- _Task goal_
Pull out every line of the material that contains the string "kern" and copy each one.

[Collection entries]

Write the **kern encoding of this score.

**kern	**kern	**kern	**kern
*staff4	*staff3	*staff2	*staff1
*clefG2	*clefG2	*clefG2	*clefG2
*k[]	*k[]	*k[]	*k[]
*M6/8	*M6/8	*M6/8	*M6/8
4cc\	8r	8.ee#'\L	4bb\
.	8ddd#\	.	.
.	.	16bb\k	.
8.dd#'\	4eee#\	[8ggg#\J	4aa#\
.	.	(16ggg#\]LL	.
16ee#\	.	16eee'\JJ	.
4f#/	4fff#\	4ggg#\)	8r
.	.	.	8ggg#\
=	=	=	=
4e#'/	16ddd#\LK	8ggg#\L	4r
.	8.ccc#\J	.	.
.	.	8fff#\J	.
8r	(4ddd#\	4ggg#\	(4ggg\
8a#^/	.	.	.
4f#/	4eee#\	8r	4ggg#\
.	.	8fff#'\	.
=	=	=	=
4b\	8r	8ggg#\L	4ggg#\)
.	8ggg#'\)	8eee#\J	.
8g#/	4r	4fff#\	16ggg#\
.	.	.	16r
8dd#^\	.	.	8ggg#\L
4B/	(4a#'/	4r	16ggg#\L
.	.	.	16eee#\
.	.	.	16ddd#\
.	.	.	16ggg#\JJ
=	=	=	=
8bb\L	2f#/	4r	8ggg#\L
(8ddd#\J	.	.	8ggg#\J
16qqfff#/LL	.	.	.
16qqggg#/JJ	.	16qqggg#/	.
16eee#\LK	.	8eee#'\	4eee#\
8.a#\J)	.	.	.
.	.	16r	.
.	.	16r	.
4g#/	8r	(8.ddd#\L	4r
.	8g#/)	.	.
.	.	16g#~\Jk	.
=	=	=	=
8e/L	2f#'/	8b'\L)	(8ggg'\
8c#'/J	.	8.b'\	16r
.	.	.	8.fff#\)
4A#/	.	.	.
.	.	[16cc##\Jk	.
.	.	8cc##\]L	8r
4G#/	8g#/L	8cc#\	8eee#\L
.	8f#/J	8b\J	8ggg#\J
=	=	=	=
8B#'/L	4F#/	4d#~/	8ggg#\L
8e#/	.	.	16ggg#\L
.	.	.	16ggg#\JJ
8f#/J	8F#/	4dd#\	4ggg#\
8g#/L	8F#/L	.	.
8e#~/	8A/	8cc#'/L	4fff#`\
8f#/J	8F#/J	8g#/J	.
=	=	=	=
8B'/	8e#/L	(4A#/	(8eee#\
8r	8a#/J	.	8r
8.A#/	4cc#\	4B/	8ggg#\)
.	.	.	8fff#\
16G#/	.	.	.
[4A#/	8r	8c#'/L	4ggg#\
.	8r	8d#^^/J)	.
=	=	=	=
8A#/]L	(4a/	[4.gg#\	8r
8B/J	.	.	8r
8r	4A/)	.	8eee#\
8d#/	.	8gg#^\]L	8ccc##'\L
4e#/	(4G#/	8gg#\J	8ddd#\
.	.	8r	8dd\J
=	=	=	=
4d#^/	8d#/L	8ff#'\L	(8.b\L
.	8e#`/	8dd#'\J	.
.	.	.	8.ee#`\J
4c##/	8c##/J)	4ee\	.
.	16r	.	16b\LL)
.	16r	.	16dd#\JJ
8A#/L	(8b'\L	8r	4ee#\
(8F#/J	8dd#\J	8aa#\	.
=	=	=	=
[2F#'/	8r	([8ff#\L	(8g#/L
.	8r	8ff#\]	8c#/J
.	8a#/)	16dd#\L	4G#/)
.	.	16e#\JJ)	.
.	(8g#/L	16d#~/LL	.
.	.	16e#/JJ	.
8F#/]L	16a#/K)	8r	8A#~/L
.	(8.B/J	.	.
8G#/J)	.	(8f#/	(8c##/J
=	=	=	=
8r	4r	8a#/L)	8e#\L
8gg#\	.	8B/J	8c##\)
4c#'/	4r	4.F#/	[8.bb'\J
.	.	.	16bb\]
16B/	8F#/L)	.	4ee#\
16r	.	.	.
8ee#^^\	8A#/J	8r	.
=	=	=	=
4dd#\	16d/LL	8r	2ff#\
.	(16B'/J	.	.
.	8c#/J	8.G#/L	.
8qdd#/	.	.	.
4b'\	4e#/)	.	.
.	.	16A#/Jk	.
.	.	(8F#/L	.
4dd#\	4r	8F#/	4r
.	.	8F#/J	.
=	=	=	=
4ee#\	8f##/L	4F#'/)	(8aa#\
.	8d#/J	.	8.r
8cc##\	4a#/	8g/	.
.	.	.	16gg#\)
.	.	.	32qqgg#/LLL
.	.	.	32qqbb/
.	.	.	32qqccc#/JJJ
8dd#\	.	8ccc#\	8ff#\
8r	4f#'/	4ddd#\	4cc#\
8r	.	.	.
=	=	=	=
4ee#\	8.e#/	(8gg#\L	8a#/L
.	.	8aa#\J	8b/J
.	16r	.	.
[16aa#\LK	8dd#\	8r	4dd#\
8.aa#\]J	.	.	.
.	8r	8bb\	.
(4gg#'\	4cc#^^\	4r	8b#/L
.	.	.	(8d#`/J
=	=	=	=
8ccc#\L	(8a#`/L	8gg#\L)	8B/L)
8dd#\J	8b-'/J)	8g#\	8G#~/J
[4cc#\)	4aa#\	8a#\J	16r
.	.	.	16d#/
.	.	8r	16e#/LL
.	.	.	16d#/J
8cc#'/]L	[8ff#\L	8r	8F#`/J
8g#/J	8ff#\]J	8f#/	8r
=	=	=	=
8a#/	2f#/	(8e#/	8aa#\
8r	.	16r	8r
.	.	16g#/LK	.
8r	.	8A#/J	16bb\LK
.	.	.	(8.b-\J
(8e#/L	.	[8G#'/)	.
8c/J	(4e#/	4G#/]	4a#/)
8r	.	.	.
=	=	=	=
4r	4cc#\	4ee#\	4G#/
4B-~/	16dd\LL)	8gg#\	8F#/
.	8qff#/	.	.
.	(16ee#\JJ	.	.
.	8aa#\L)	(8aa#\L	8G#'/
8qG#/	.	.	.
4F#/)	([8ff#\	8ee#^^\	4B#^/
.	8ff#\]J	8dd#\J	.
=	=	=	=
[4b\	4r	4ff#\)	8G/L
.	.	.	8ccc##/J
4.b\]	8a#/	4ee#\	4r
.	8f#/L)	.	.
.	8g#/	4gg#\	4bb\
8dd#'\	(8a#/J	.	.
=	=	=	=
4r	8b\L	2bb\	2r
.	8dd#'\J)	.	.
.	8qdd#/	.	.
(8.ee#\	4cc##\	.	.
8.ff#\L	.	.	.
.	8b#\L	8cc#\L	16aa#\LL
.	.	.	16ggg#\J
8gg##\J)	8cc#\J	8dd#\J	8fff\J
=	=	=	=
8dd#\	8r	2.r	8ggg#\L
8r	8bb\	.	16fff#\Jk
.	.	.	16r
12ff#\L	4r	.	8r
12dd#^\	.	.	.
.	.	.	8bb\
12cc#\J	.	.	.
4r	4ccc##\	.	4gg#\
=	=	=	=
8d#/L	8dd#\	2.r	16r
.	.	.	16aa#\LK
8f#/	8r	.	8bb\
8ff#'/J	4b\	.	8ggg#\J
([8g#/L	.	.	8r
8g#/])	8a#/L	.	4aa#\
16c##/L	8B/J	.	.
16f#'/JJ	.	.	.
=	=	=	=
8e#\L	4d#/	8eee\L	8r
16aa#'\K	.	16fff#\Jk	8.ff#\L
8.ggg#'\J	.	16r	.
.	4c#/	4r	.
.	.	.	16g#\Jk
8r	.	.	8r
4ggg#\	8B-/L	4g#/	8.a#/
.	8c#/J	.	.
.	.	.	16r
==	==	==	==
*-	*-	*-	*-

- _Output for this task_
Write the **kern encoding of this score.
**kern	**kern	**kern	**kern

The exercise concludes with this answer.